**Materials provided**
BEGIN

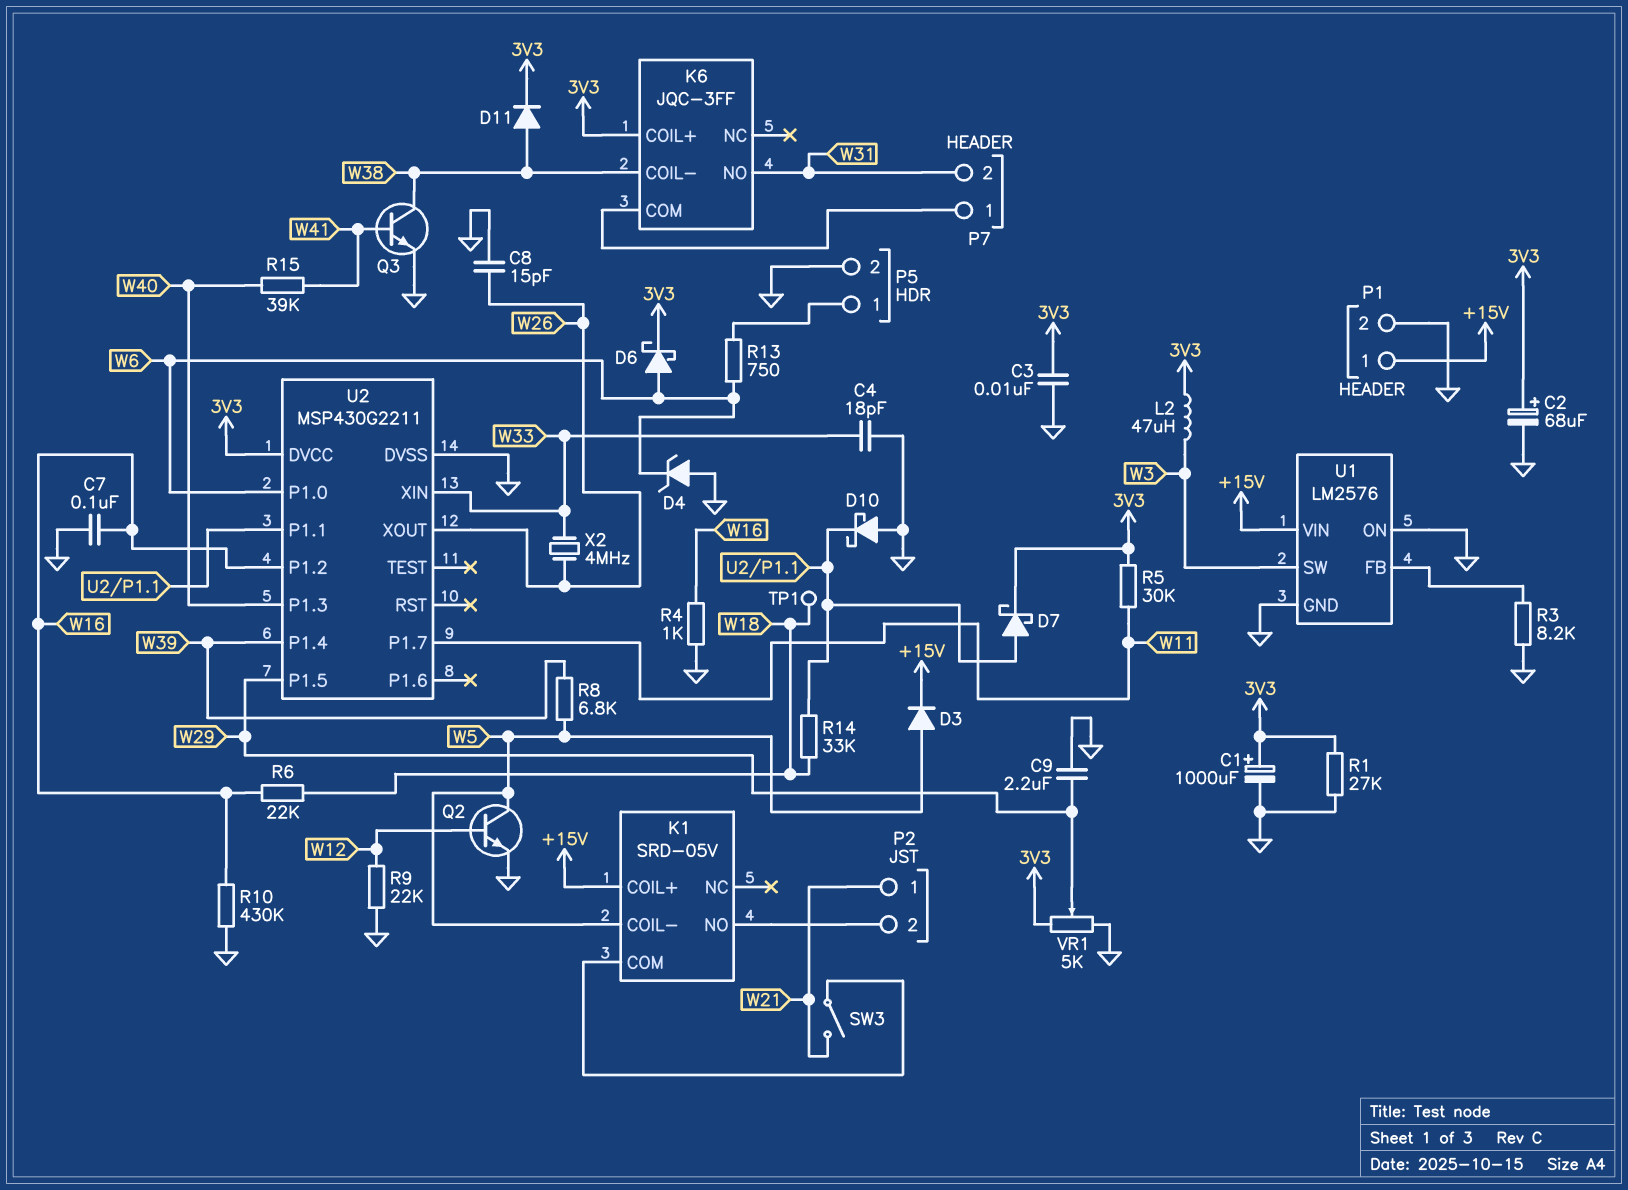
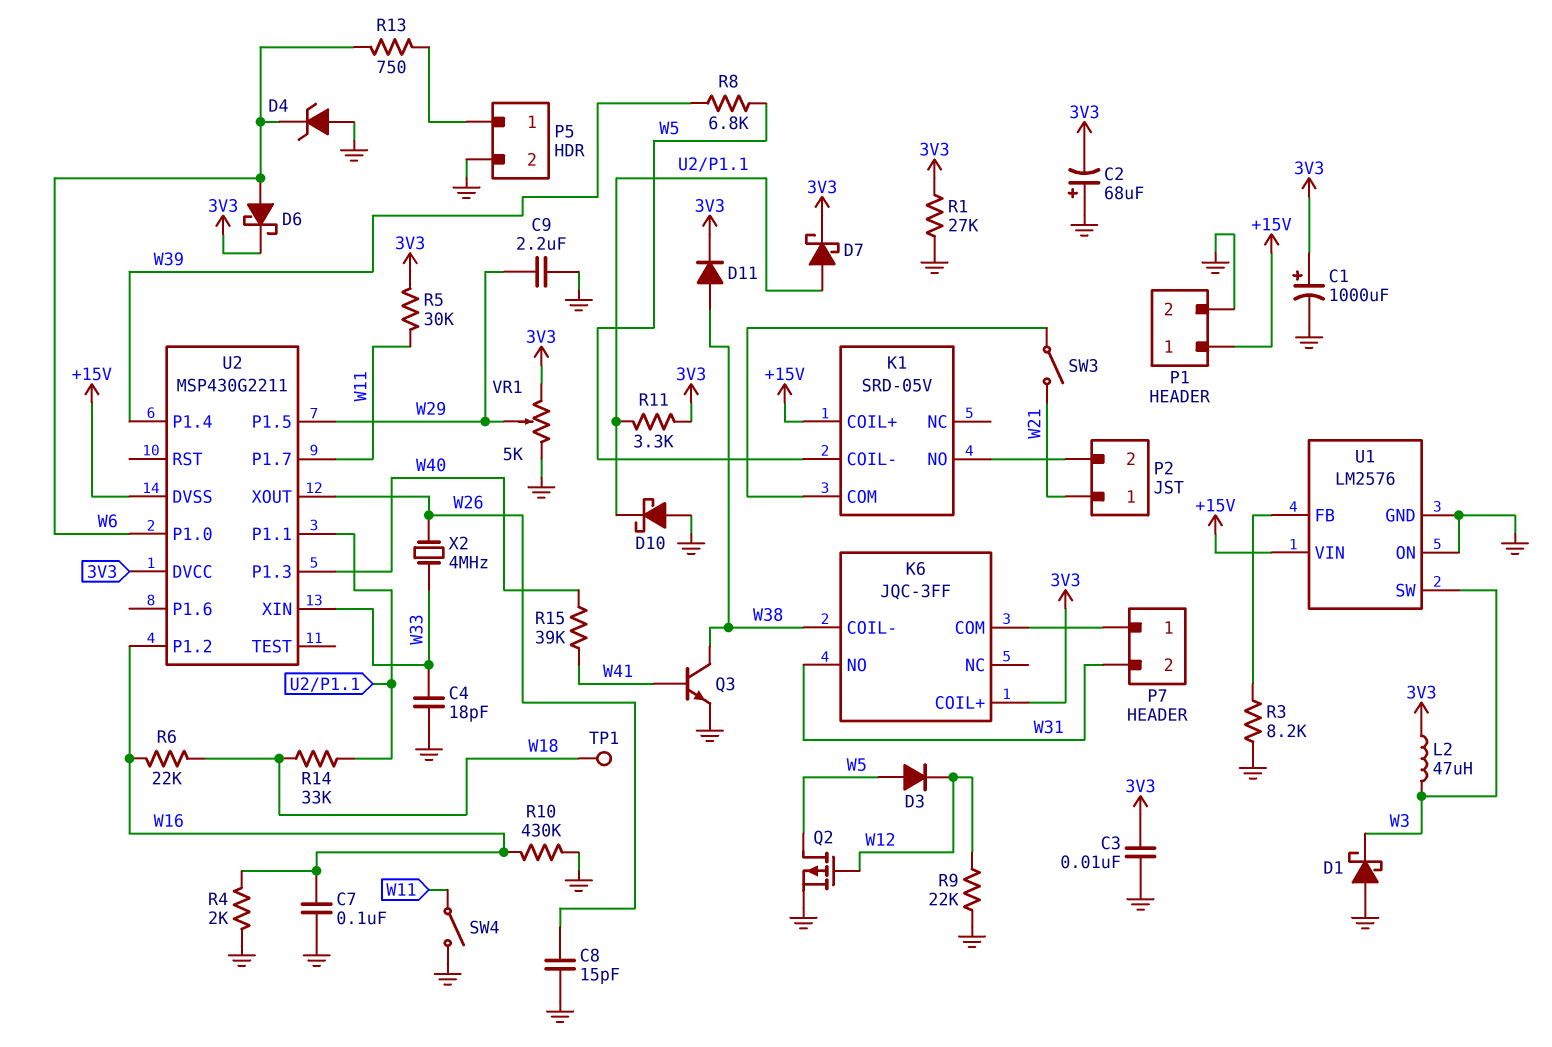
C2: 68uF (plus 3V3, minus GND) -> 68uF (plus GND, minus 3V3)
D1: none -> schottky (A GND, K W3)
D3: diode (A W5, K +15V) -> diode (A W5, K W12)
Q2: NPN (B W12, C W5, E GND) -> PMOS (G W12, D W5, S GND)
R4: 1k (GND, W16) -> 2k (GND, W16)
R11: none -> 3.3k (3V3, U2/P1.1)
SW4: none -> switch (GND, W11)
U2 pin DVSS: GND -> +15V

END

**Work to complete**
All lines from the one that holds "R11: none -> 3.3k (3V3, U2/P1.1)" through the end of the records are to be returned exactly, including both boundary lines, and no others.

**Solution to this exercise**
R11: none -> 3.3k (3V3, U2/P1.1)
SW4: none -> switch (GND, W11)
U2 pin DVSS: GND -> +15V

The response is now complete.